Collected data entries
----------------
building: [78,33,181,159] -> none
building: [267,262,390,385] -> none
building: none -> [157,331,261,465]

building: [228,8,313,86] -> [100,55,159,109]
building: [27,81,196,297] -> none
----------------
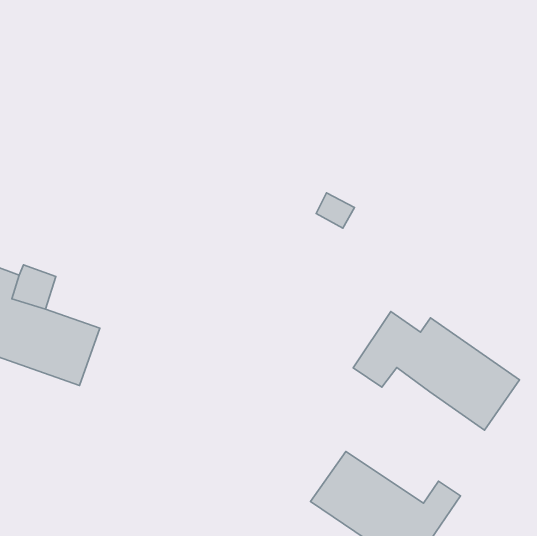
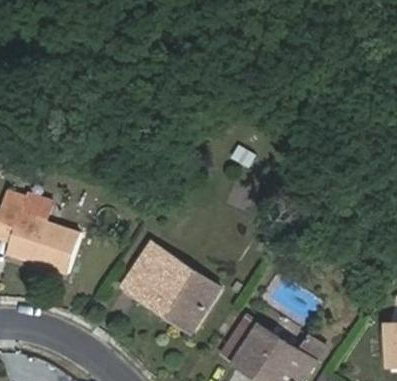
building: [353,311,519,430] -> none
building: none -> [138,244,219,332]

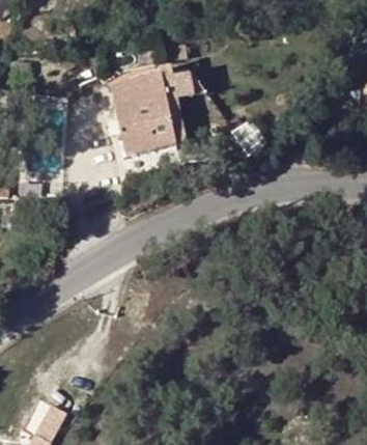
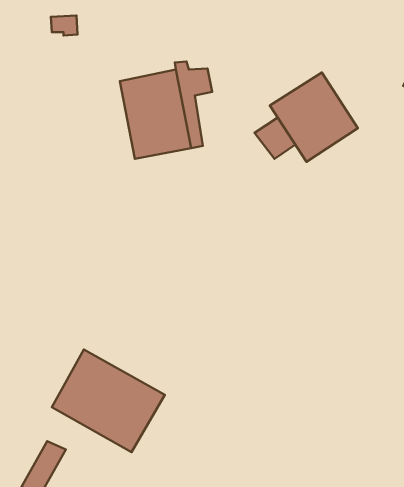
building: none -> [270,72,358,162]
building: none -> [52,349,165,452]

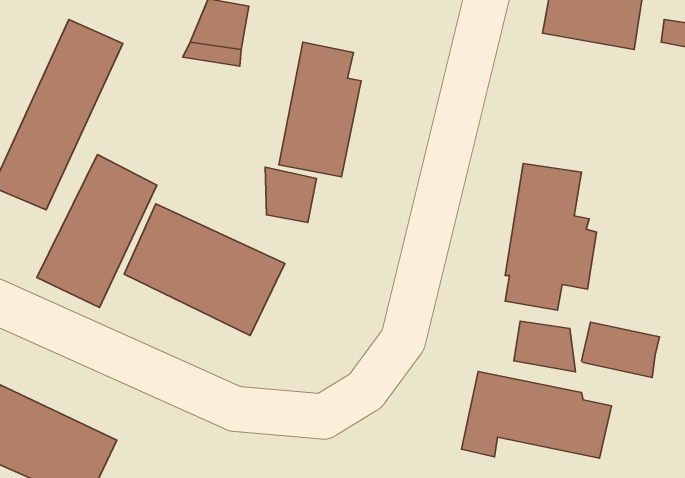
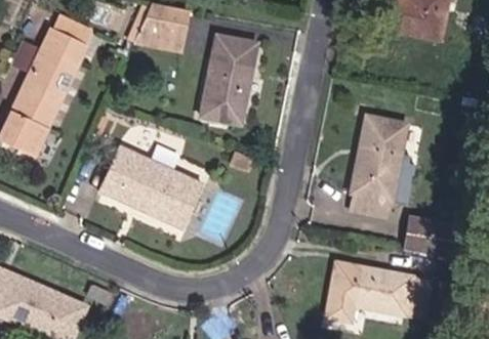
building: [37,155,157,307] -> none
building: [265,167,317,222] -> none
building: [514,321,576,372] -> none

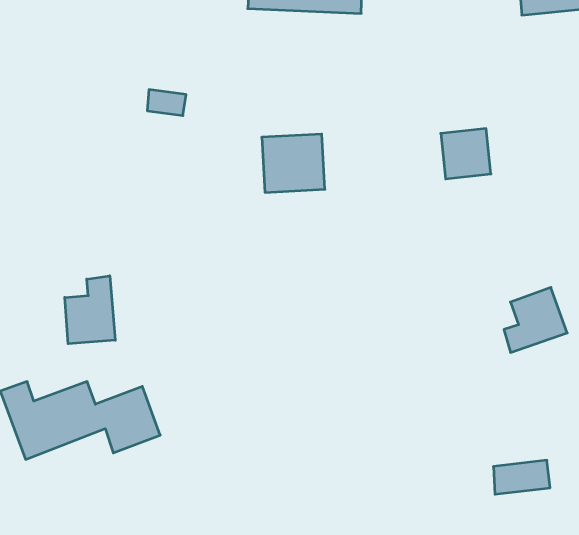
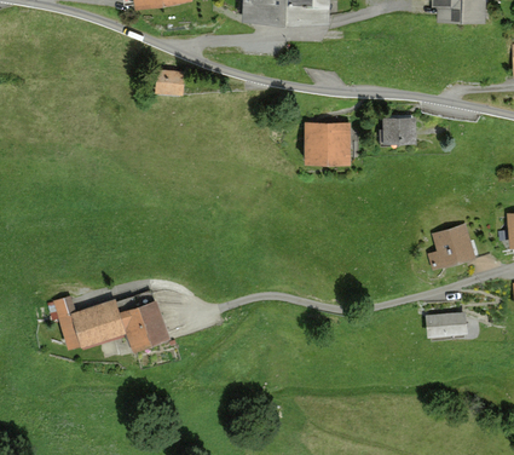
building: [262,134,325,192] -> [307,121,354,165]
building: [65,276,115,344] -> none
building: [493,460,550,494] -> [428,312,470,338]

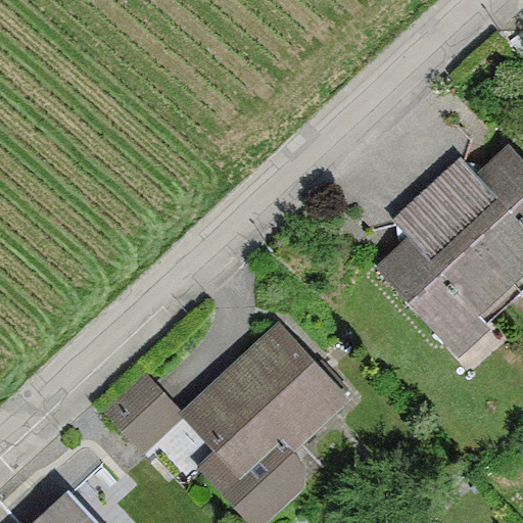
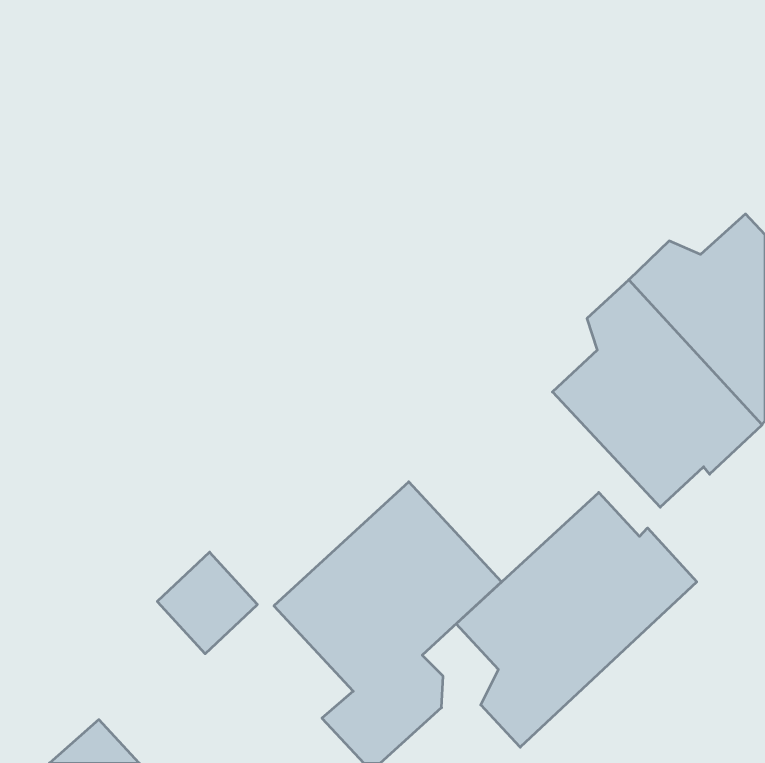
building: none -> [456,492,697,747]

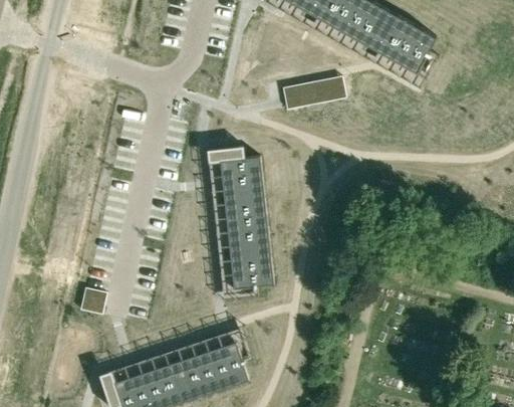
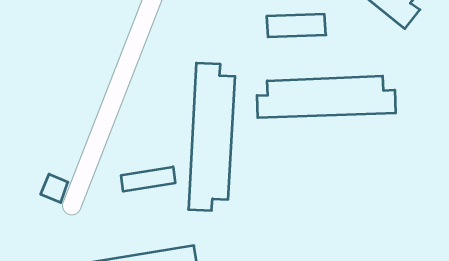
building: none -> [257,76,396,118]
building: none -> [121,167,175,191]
----------------
> _What the task asks_:
Now transcribe the lines above exactly, starting at the line containing "building: none -> [52,349,165,452]" and ending at the line containing "building: none -> [121,167,175,191]", both lines included, pictures excluded.

> _Your solution_:
building: none -> [52,349,165,452]

building: [37,155,157,307] -> none
building: [265,167,317,222] -> none
building: [514,321,576,372] -> none

building: [262,134,325,192] -> [307,121,354,165]
building: [65,276,115,344] -> none
building: [493,460,550,494] -> [428,312,470,338]

building: none -> [456,492,697,747]

building: none -> [257,76,396,118]
building: none -> [121,167,175,191]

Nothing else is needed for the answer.